Exercise → Beginning at the line containing "camera: 10 degrees right, 0 degrees up", output every line to the end of the data below exactly as it appears.

%%

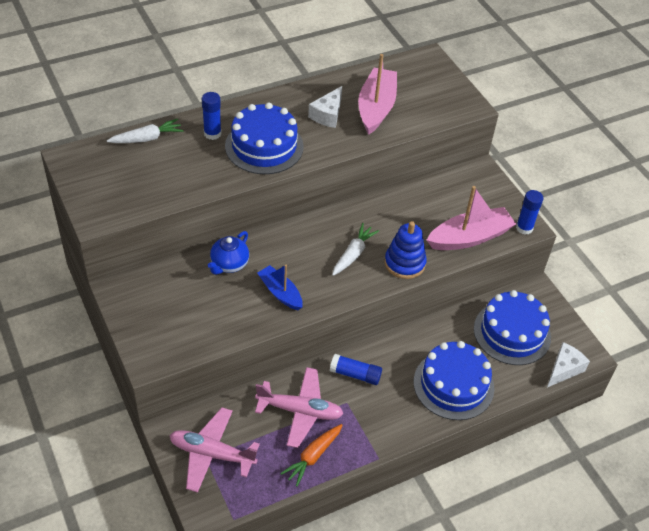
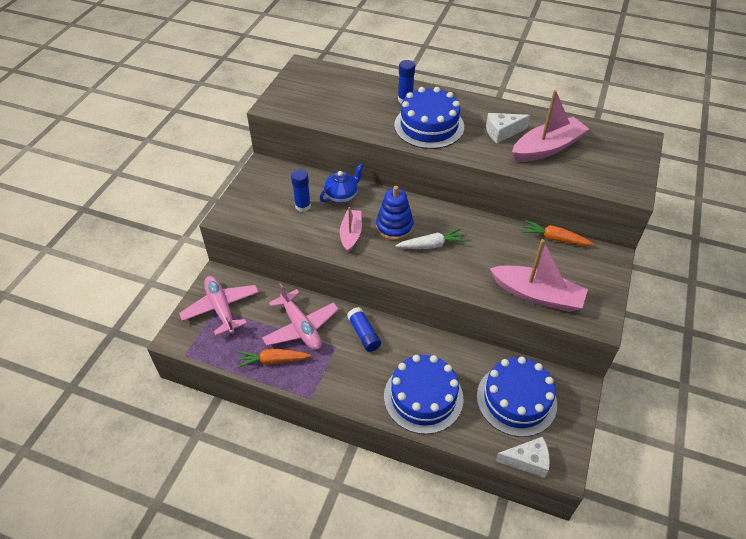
camera: 50 degrees right, 0 degrees up
(147, 138) = (361, 80): white carrot -> none
(229, 265) = (342, 196): blue teapot -> blue teapot turned 150 degrees clockwise
(280, 293) = (351, 234): blue boat -> pink boat
(404, 263) = (461, 276): blue stacking toy -> blue stacking toy (394, 227)
(431, 183) = (555, 239): none -> orange carrot
(524, 228) = (595, 320): blue glue stick -> blue glue stick (303, 206)

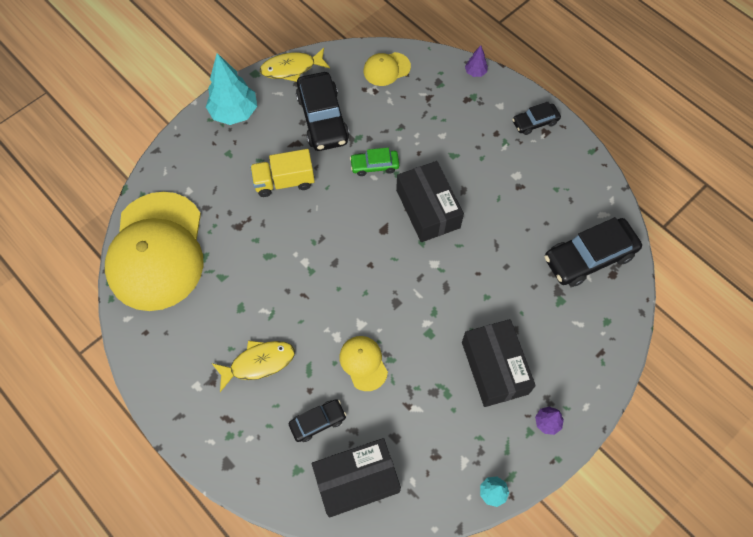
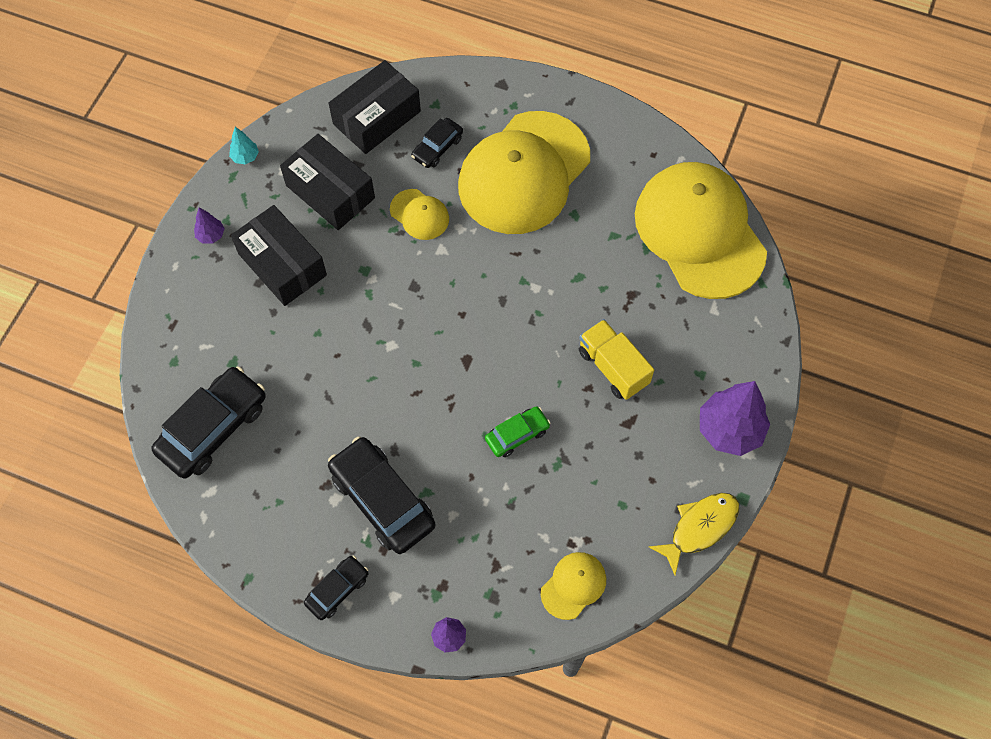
camera: 155 degrees right, 0 degrees up
(234, 113) = (729, 430): turquoise tree -> purple tree
(258, 363) = (524, 173): yellow fish -> yellow cap
(284, 181) = (613, 367): yellow truck -> yellow truck turned 90 degrees counterclockwise
(322, 118) = (616, 471): black car -> black car (382, 500)
(428, 209) = (427, 407): black box -> black box (330, 192)

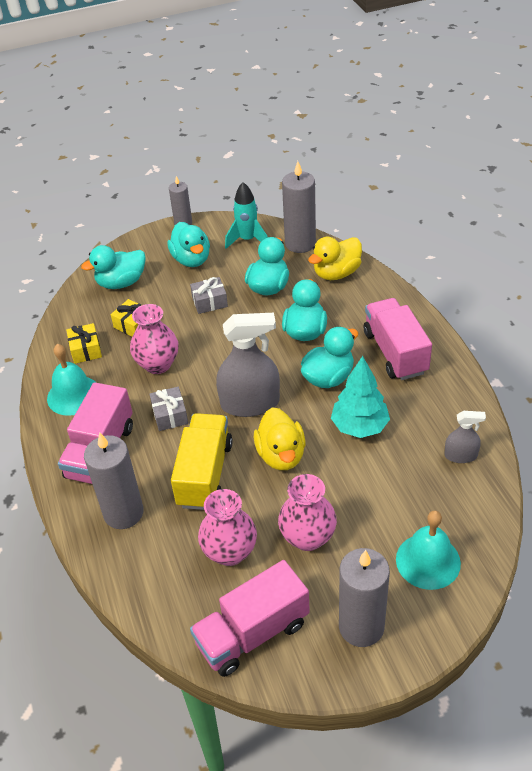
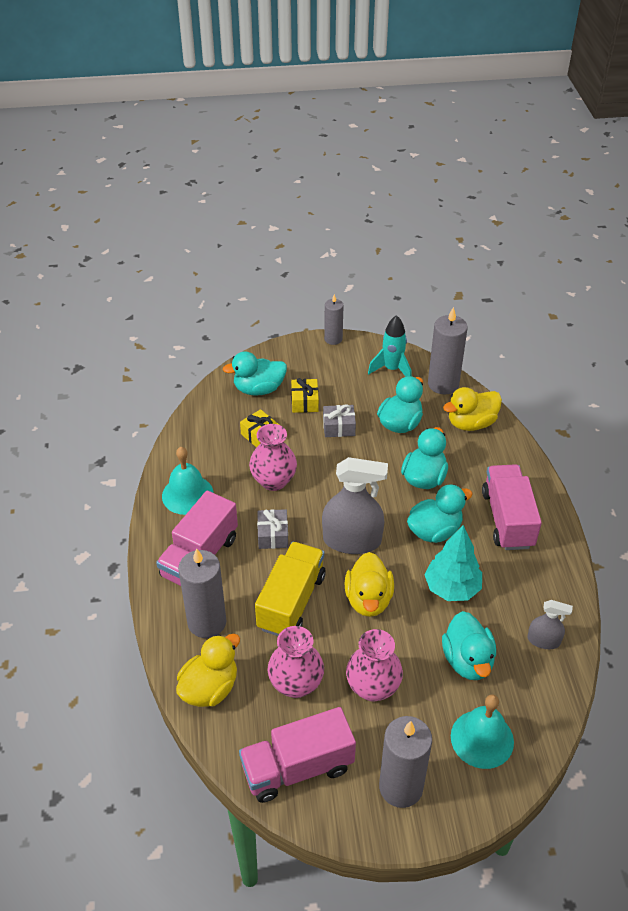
camera: 10 degrees right, 0 degrees up
(86, 350) = (209, 451): yellow gift -> yellow gift (305, 402)
(142, 576) = (210, 688): none -> yellow duck
(191, 259) = (332, 379): turquoise duck -> turquoise duck (467, 660)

%%

Response box →
camera: 10 degrees right, 0 degrees up
(86, 350) = (209, 451): yellow gift -> yellow gift (305, 402)
(142, 576) = (210, 688): none -> yellow duck
(191, 259) = (332, 379): turquoise duck -> turquoise duck (467, 660)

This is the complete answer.